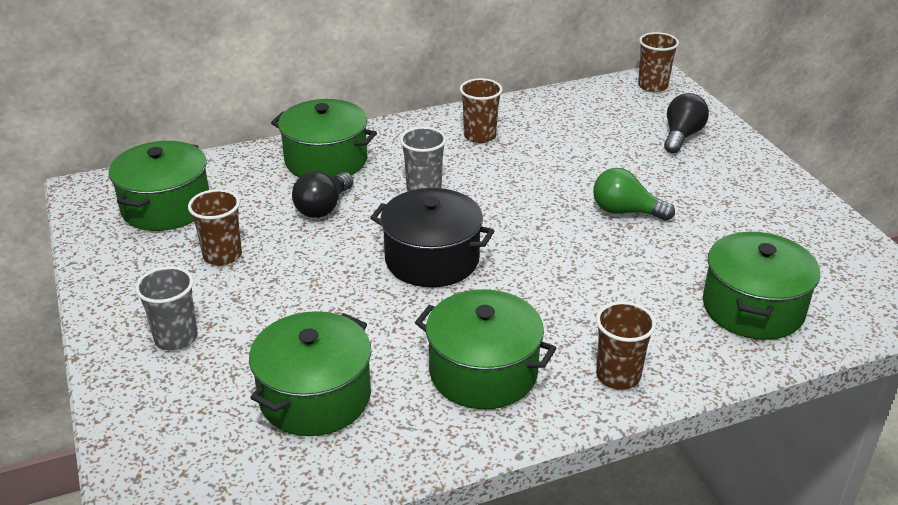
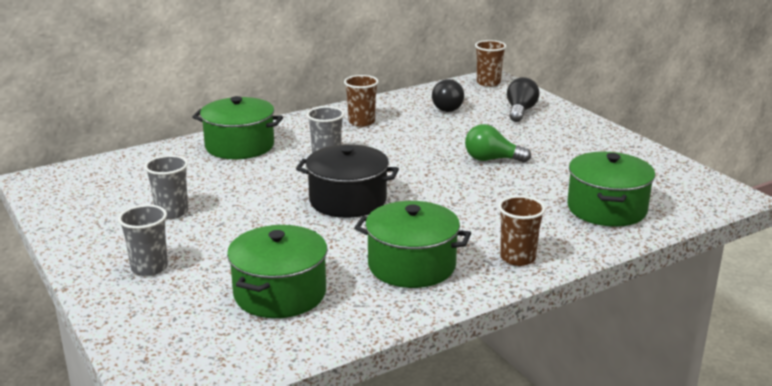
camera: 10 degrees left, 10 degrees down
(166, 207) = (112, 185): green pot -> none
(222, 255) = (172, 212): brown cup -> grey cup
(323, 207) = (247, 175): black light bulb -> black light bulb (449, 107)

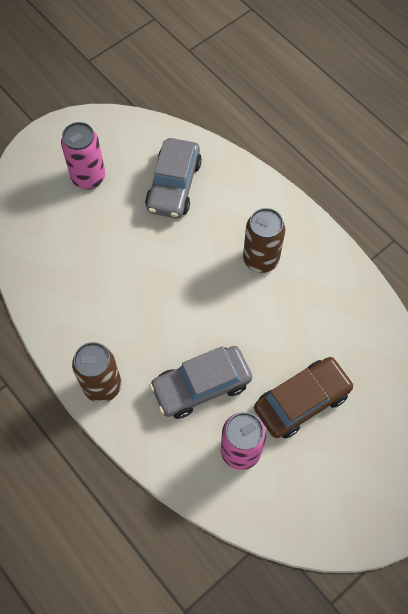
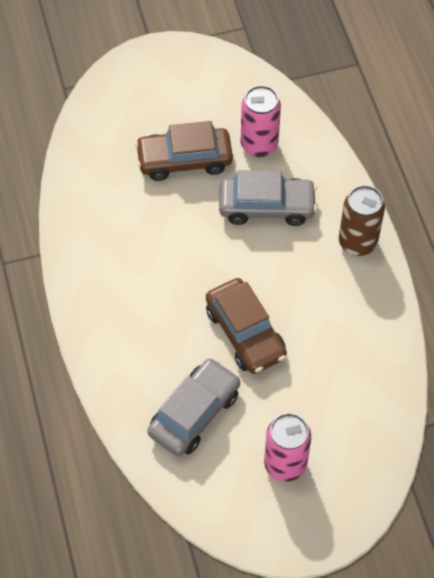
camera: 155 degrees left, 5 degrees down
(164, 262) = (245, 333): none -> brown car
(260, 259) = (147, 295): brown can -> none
***
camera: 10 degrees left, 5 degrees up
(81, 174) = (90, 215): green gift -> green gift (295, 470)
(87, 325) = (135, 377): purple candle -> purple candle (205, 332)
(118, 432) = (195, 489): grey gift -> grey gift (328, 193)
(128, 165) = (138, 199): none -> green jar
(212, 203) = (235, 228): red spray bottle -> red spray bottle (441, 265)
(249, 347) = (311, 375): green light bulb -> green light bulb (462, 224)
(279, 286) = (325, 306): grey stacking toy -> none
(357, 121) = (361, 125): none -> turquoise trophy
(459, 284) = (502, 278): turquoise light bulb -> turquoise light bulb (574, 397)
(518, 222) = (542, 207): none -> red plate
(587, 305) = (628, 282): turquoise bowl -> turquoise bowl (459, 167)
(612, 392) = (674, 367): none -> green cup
***
▶ TASK: Gather all lines from the records above in which "turquoise" appears.

▶ ANSWER SECTION:
(357, 121) = (361, 125): none -> turquoise trophy
(459, 284) = (502, 278): turquoise light bulb -> turquoise light bulb (574, 397)
(587, 305) = (628, 282): turquoise bowl -> turquoise bowl (459, 167)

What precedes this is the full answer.